Leave out all pictures and retype exactly the lines from the one with "purple cross: (104, 92) -> (69, 46), moved" through the last line of the material.

◆ Task input ◆
········
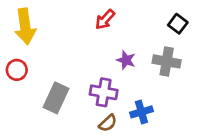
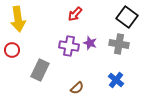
black square: (178, 24) -> (127, 17), size x1.5
purple cross: (104, 92) -> (69, 46), moved
blue cross: (141, 112) -> (116, 80), moved, turned -35

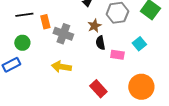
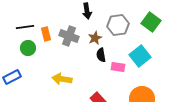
gray cross: (63, 34) -> (69, 36), moved
green circle: (22, 43) -> (28, 48), moved
cyan square: (139, 44) -> (140, 56), size x1.5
········
◆ Written solution ◆
purple cross: (104, 92) -> (69, 46), moved
blue cross: (141, 112) -> (116, 80), moved, turned -35

gray cross: (63, 34) -> (69, 36), moved
green circle: (22, 43) -> (28, 48), moved
cyan square: (139, 44) -> (140, 56), size x1.5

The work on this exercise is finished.